PROBLEM
Below are some entries. Repeat exactly the lines from the one with "(400, 177) = (236, 253): pink" through the one with "(266, 315) = (429, 445): pink", and only those.

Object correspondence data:
╔══

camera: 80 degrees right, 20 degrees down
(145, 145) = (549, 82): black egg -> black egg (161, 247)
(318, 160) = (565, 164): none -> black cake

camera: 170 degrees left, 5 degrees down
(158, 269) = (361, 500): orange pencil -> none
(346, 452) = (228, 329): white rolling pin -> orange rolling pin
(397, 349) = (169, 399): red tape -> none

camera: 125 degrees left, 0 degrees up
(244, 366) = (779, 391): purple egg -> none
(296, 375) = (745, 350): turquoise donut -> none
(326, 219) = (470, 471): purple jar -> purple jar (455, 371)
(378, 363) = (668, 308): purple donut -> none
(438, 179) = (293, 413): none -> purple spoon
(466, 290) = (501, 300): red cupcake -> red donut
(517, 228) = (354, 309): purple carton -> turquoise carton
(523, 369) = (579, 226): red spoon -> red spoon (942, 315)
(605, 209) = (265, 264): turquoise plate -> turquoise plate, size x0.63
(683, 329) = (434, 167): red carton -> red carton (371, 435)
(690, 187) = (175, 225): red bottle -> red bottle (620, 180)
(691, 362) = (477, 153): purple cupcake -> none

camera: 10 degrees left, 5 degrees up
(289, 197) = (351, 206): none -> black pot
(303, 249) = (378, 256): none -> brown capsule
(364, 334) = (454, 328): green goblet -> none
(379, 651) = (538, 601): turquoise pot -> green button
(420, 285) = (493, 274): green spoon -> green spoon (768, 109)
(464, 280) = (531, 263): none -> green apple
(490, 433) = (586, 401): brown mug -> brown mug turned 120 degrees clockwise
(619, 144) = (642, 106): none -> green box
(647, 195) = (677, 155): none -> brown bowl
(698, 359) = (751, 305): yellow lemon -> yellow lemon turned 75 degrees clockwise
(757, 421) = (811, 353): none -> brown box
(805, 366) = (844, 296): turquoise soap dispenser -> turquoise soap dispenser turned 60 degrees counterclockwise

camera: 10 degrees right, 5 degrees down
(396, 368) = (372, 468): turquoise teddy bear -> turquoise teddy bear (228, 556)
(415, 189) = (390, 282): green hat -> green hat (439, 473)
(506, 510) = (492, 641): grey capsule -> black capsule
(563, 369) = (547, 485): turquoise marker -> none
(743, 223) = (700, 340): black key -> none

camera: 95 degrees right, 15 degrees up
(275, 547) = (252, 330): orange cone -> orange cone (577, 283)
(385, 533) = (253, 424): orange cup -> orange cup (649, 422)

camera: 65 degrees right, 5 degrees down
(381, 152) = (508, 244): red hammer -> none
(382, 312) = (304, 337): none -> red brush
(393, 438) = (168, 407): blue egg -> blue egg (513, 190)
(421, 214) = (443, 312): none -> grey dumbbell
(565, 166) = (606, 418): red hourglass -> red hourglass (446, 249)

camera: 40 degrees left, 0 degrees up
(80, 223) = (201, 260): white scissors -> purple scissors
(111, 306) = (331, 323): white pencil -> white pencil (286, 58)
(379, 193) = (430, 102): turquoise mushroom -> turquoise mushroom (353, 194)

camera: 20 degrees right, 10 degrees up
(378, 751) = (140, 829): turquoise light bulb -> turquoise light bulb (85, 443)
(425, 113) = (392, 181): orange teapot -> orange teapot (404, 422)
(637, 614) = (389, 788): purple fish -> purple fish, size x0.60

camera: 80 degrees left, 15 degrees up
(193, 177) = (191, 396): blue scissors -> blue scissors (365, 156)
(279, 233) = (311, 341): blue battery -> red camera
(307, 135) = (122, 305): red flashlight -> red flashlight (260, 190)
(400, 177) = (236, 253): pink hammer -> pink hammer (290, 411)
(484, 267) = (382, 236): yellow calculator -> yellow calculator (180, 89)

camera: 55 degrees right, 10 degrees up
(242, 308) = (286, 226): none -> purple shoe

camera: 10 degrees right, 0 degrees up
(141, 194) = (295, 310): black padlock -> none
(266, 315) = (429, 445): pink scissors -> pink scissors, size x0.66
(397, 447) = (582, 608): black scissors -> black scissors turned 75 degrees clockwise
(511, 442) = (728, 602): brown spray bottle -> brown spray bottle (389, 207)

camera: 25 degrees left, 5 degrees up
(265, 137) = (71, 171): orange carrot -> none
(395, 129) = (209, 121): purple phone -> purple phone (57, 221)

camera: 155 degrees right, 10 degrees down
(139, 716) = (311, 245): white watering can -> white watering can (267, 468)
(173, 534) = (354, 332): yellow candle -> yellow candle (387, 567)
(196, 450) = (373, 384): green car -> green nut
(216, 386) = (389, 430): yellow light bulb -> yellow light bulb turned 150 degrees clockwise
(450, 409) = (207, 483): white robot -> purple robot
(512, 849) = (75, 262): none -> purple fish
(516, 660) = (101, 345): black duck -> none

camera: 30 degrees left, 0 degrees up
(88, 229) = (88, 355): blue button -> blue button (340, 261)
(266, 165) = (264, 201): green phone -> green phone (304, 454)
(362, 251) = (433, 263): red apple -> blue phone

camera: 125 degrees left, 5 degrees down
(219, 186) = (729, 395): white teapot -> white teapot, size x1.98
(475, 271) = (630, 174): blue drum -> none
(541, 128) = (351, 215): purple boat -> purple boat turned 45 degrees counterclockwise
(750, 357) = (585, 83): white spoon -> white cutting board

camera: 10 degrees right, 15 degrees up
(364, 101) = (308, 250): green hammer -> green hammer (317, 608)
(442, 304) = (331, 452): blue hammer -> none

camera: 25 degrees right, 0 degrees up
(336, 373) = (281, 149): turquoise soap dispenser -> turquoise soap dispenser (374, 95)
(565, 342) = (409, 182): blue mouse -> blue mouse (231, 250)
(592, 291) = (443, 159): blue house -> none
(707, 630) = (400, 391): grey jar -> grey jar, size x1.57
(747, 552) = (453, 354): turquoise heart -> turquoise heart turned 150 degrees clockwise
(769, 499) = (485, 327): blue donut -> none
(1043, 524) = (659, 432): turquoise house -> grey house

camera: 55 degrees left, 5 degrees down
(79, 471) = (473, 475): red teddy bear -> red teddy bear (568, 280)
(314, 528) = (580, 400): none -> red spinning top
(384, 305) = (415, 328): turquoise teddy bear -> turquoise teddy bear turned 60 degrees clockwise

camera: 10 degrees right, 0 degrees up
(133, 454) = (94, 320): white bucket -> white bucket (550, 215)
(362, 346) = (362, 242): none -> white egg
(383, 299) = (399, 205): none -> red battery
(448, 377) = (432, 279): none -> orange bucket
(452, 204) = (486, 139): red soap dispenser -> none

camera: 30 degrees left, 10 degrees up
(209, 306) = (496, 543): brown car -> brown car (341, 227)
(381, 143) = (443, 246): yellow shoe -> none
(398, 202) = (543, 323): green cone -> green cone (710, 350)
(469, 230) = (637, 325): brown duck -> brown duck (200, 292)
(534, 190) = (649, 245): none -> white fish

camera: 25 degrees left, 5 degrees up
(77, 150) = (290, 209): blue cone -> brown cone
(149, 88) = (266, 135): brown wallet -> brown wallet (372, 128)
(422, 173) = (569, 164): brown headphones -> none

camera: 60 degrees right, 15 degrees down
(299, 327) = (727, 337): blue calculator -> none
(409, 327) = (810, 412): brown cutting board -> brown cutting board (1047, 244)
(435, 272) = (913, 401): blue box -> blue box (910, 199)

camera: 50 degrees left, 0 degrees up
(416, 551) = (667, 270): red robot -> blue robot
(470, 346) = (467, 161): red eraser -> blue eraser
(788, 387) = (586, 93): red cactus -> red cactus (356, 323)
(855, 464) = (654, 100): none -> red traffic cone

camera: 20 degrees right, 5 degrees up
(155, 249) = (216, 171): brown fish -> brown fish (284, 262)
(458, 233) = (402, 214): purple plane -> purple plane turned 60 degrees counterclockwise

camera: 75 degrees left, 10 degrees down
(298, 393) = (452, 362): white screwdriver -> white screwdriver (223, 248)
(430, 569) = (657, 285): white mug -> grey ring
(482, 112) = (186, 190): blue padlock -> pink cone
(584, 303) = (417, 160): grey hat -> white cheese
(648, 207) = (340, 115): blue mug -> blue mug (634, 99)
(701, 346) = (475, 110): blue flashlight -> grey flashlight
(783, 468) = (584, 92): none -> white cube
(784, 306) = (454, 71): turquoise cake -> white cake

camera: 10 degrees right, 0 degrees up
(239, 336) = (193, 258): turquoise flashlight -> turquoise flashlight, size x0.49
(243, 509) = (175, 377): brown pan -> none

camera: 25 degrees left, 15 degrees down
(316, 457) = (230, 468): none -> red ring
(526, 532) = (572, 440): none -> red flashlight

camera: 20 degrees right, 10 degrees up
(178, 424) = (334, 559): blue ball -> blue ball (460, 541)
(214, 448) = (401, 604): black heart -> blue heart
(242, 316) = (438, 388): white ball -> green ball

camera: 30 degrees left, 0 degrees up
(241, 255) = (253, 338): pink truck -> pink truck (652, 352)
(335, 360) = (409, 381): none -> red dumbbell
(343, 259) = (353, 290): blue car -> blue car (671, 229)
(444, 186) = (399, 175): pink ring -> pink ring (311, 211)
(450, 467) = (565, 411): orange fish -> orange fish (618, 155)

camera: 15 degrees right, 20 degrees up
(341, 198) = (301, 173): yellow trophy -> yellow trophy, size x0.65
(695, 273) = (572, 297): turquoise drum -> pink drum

╚══

TASK RESULT
(400, 177) = (236, 253): pink hammer -> pink hammer (290, 411)
(484, 267) = (382, 236): yellow calculator -> yellow calculator (180, 89)

camera: 55 degrees right, 10 degrees up
(242, 308) = (286, 226): none -> purple shoe

camera: 10 degrees right, 0 degrees up
(141, 194) = (295, 310): black padlock -> none
(266, 315) = (429, 445): pink scissors -> pink scissors, size x0.66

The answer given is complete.